━━━━━ RECORDED DATA ━━━━━

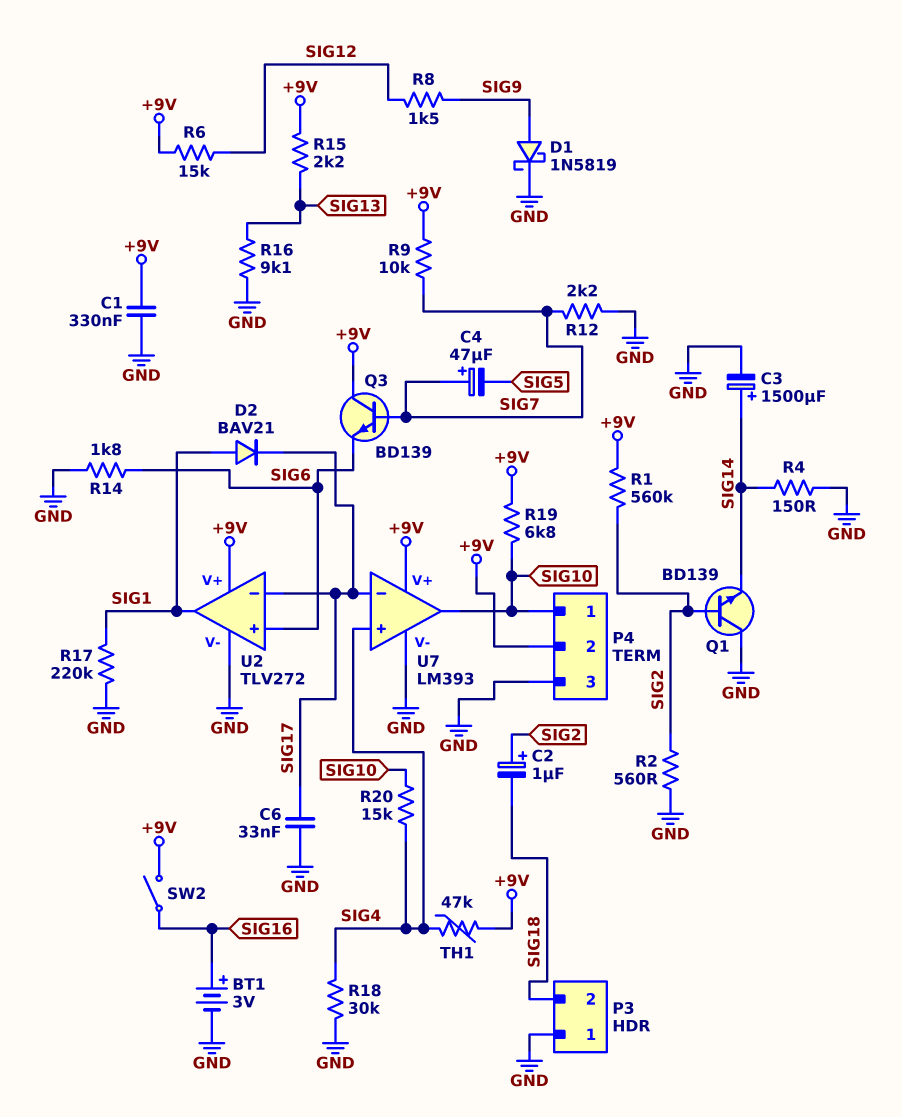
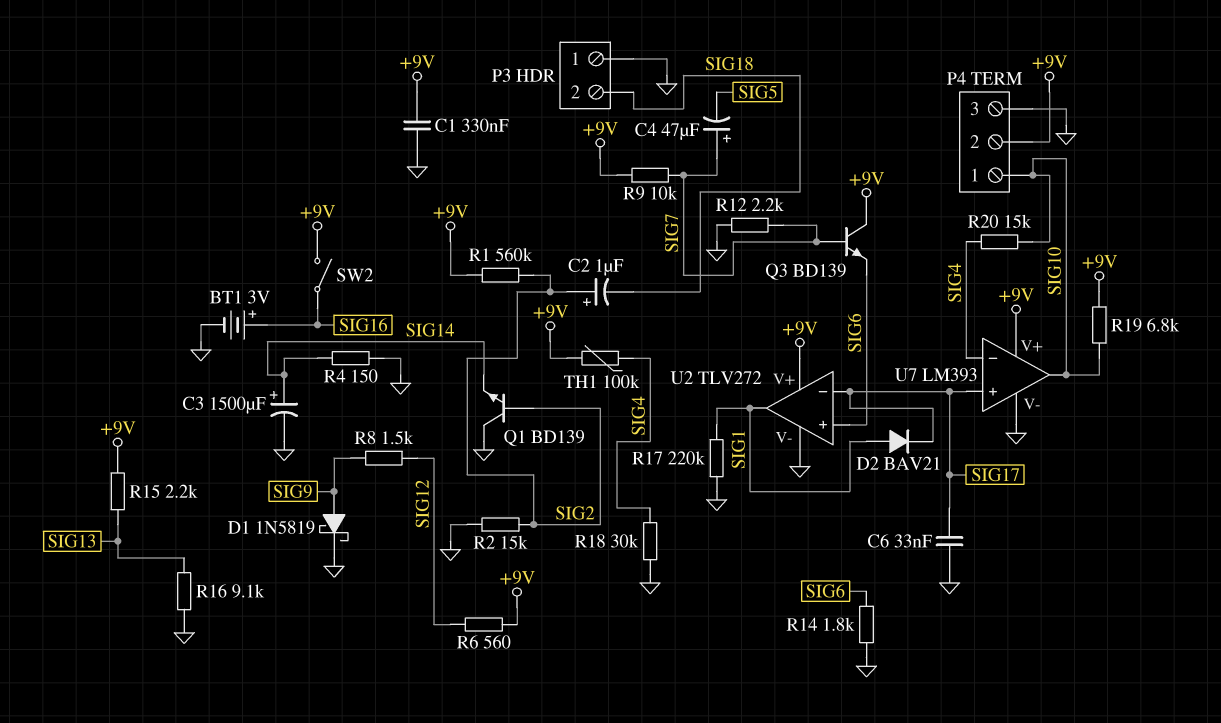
R2: 560 (GND, SIG2) -> 15k (GND, SIG2)
R6: 15k (+9V, SIG12) -> 560 (+9V, SIG12)
TH1: 47k (+9V, SIG4) -> 100k (+9V, SIG4)
U7 pin in+: SIG4 -> SIG17
U7 pin in-: SIG17 -> SIG4

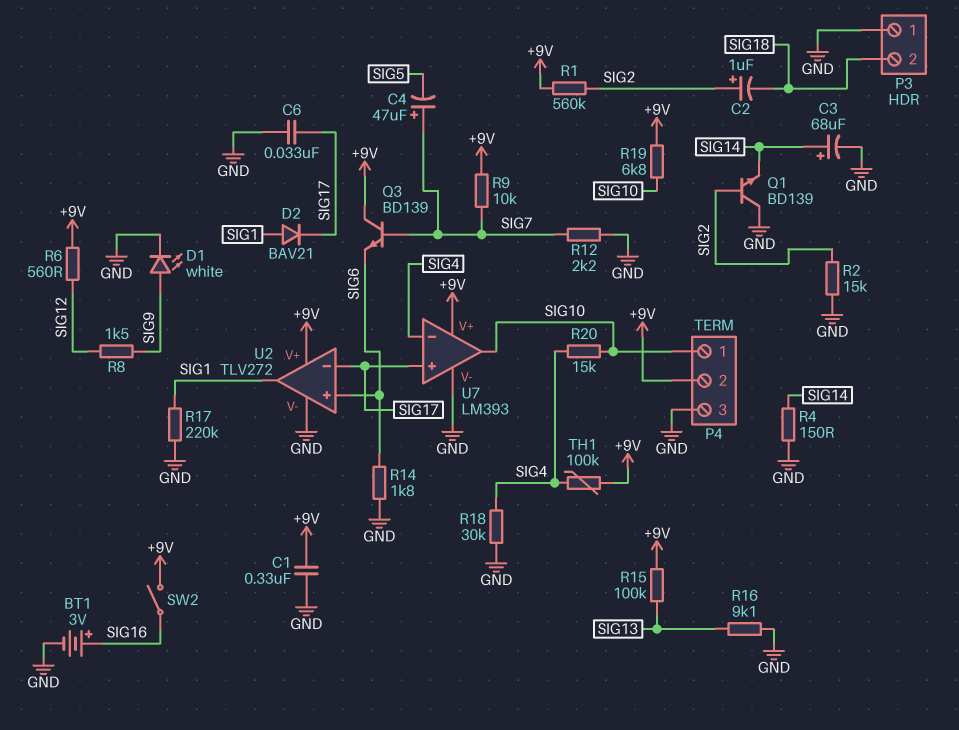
C3: 1500uF (plus SIG14, minus GND) -> 68uF (plus SIG14, minus GND)
D1: schottky 1N5819 (A SIG9, K GND) -> LED white (A SIG9, K GND)
R15: 2.2k (+9V, SIG13) -> 100k (+9V, SIG13)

━━━━━

EXERCISE GOAL
Copy exactly the lines from the line that has "R6: 15k (+9V, SIG12) -> 560 (+9V, SIG12)" through the last line of the entries above, inclusive, and no others. Pictures do not go in the copy.

YOUR RESPONSE
R6: 15k (+9V, SIG12) -> 560 (+9V, SIG12)
TH1: 47k (+9V, SIG4) -> 100k (+9V, SIG4)
U7 pin in+: SIG4 -> SIG17
U7 pin in-: SIG17 -> SIG4

C3: 1500uF (plus SIG14, minus GND) -> 68uF (plus SIG14, minus GND)
D1: schottky 1N5819 (A SIG9, K GND) -> LED white (A SIG9, K GND)
R15: 2.2k (+9V, SIG13) -> 100k (+9V, SIG13)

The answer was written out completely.